Stored data entries:
◆ ◆ ◆ ◆ ◆
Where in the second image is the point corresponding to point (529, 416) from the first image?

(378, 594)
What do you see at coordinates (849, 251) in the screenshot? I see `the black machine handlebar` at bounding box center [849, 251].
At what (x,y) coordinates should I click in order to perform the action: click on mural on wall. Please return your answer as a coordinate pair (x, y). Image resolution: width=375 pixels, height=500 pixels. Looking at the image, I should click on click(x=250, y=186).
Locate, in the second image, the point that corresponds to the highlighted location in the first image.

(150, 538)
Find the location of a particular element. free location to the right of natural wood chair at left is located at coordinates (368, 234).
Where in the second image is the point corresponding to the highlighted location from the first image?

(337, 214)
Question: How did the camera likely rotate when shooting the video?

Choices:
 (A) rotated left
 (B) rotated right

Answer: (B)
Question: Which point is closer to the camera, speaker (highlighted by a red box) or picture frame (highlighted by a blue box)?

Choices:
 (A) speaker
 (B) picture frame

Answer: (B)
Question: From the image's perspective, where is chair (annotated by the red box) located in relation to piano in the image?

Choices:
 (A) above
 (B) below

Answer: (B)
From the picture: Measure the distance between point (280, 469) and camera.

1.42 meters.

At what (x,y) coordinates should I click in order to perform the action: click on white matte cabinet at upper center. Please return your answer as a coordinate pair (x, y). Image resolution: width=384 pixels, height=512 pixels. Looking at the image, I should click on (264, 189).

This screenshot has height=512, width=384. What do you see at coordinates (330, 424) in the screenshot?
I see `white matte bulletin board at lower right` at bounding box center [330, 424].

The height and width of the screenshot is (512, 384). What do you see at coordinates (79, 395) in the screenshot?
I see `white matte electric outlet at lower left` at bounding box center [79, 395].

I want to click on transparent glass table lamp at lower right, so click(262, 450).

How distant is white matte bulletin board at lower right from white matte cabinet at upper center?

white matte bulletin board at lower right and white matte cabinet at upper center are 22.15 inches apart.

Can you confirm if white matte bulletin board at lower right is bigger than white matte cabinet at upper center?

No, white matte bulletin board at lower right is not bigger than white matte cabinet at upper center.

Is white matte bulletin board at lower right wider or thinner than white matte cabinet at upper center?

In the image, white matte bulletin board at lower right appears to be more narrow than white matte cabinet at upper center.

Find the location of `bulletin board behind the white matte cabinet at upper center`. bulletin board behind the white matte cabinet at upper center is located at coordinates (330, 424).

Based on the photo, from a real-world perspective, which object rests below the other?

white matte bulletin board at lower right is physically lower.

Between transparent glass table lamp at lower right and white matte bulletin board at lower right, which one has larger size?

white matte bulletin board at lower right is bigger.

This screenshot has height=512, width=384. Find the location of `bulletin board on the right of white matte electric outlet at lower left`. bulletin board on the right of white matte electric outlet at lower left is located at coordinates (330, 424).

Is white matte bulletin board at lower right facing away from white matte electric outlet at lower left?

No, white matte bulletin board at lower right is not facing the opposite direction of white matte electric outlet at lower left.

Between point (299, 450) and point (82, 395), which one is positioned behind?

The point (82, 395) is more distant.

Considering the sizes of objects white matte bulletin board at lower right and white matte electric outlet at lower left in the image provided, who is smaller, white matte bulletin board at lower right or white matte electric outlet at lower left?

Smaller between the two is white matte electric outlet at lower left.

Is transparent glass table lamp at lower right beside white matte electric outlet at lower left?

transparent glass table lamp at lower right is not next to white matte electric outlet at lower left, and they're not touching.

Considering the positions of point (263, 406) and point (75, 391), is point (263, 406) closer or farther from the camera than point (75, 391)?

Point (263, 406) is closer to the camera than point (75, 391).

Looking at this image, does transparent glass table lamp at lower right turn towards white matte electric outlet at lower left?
◆ ◆ ◆ ◆ ◆
### [What the task requires]
How many lines in the listing above contain the string "Looking", matching case exactly? Reply with the number alone.

### [Result]
3